▶ [TASK TO COMPLETE] The entries below must be retyped exactly. Pictures are to be omitted.

▶ [MATERIAL SHOWN]

▼▼▼

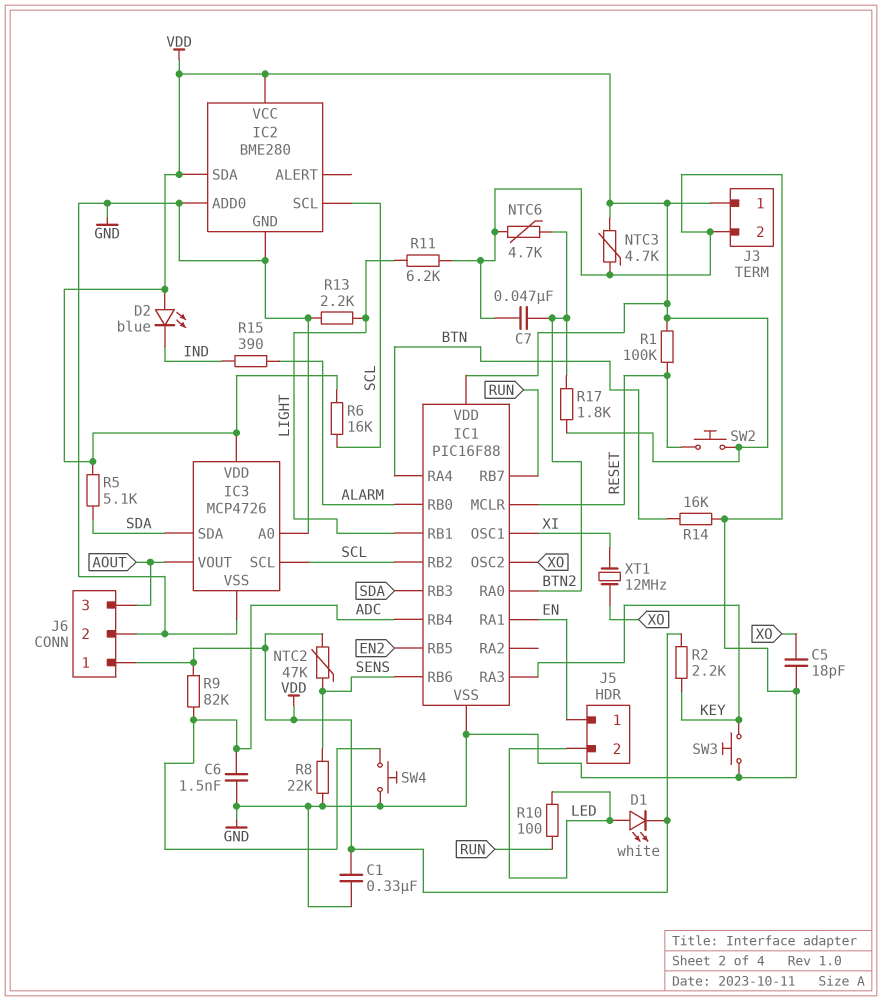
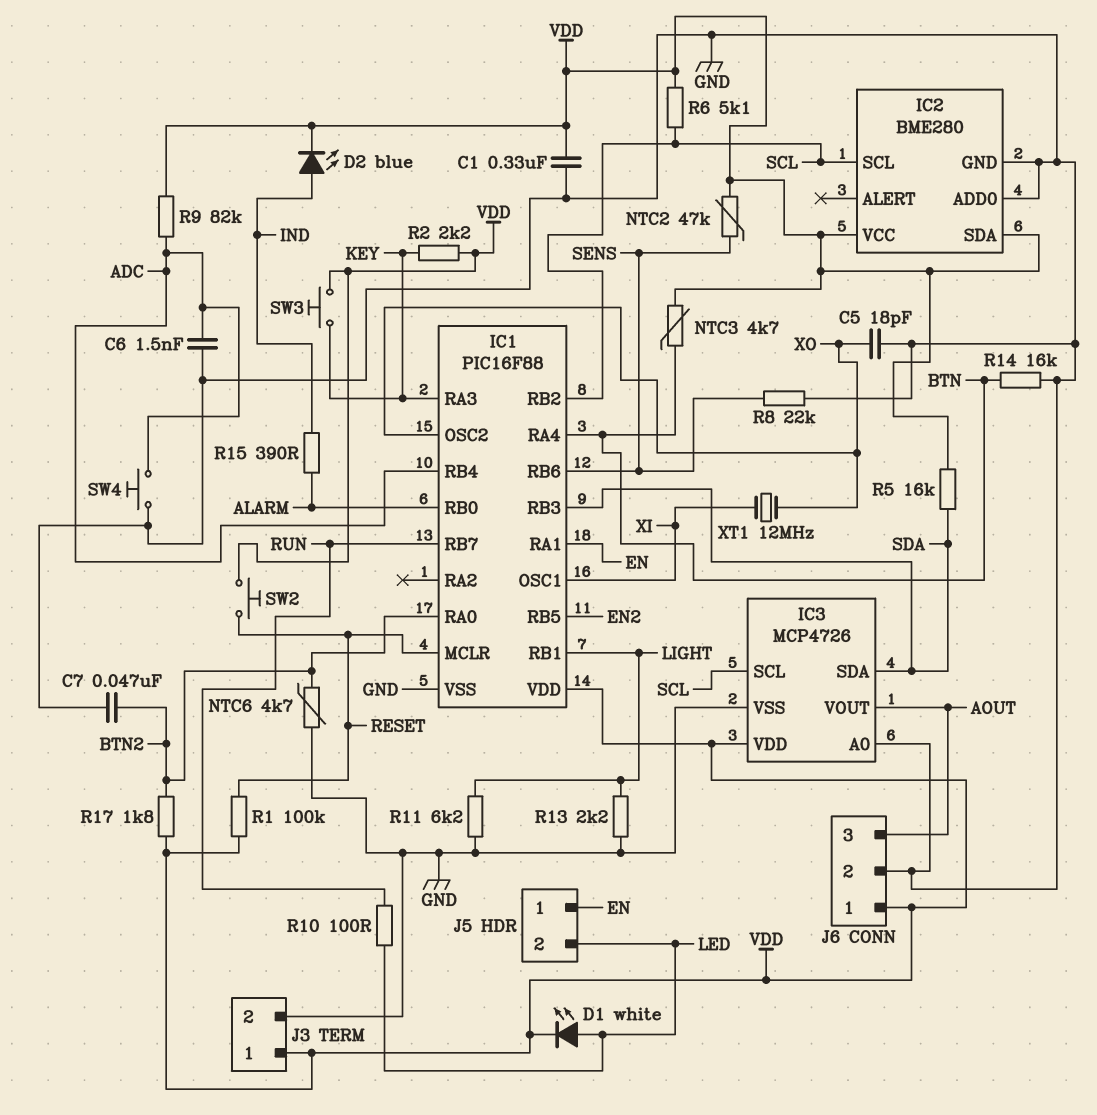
D2: LED blue (A VDD, K IND) -> LED blue (A IND, K VDD)
NTC3: 4.7k (GND, VDD) -> 4.7k (BTN, VDD)
R5: 5.1k (SDA, VDD) -> 16k (SDA, VDD)
R6: 16k (SCL, VDD) -> 5.1k (SCL, VDD)
SW3: button (GND, KEY) -> button (KEY, VDD)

▲▲▲

▶ [TASK OUTPUT]
D2: LED blue (A VDD, K IND) -> LED blue (A IND, K VDD)
NTC3: 4.7k (GND, VDD) -> 4.7k (BTN, VDD)
R5: 5.1k (SDA, VDD) -> 16k (SDA, VDD)
R6: 16k (SCL, VDD) -> 5.1k (SCL, VDD)
SW3: button (GND, KEY) -> button (KEY, VDD)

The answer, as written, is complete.